Retype the range from the line holding "recolor,miska [turkusowy],<513 239>,miska" to the last line of the listing, inclusive, exactly as it appears and with nothing else.

RECORDS PROVIDED

BEGIN

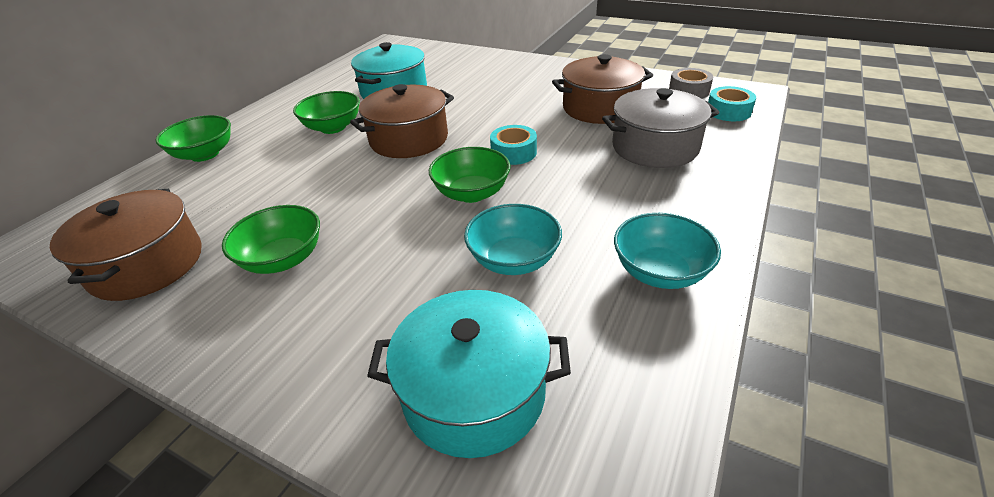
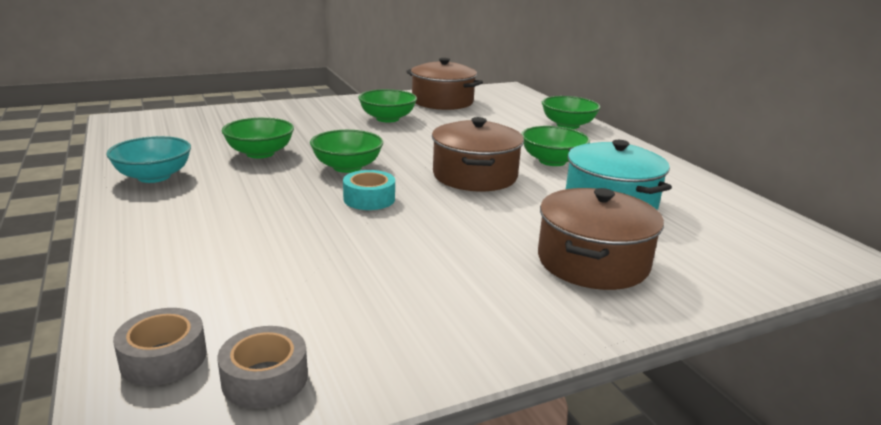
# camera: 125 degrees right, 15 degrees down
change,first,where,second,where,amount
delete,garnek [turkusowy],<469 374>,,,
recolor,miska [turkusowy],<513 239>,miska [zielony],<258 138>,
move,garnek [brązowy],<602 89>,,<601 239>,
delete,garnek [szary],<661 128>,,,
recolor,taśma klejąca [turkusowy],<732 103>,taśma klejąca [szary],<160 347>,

END

TASK RESULT
recolor,miska [turkusowy],<513 239>,miska [zielony],<258 138>,
move,garnek [brązowy],<602 89>,,<601 239>,
delete,garnek [szary],<661 128>,,,
recolor,taśma klejąca [turkusowy],<732 103>,taśma klejąca [szary],<160 347>,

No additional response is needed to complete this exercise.